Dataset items
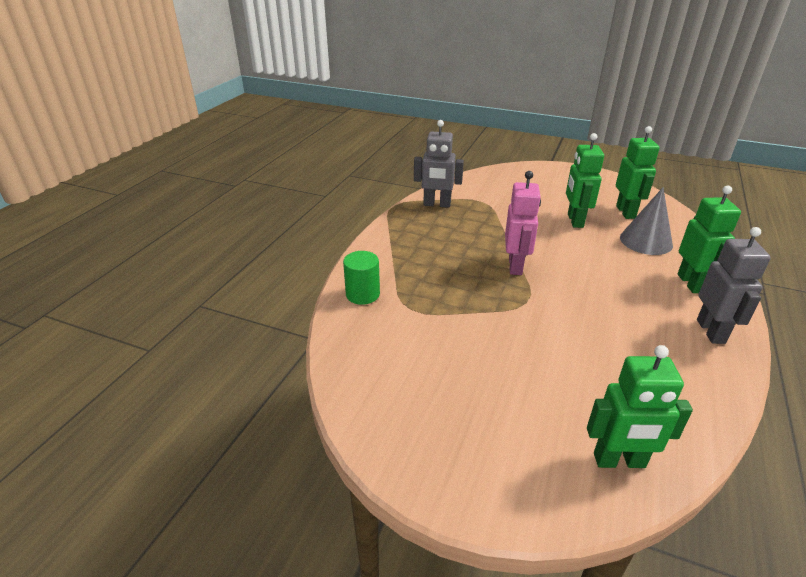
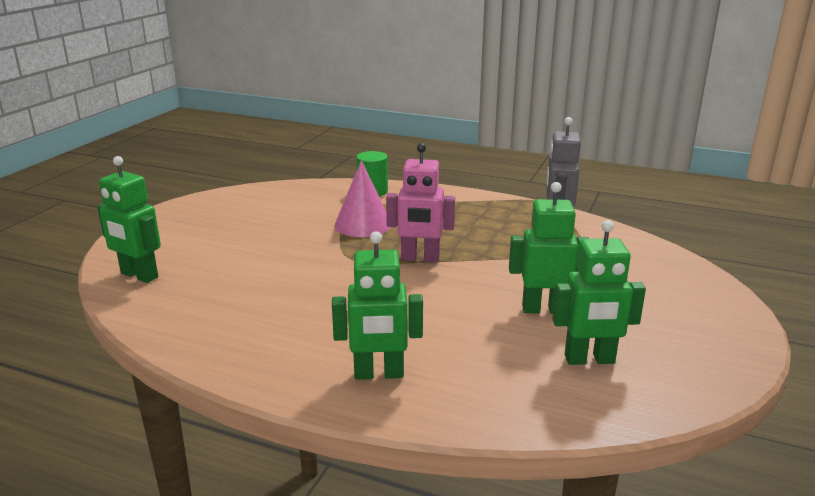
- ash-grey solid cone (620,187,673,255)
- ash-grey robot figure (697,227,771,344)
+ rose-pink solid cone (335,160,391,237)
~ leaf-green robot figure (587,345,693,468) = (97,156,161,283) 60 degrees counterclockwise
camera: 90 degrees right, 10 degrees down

Brief:
Copy out every line of the data that includes "grey".

Solution for this task:
- ash-grey solid cone (620,187,673,255)
- ash-grey robot figure (697,227,771,344)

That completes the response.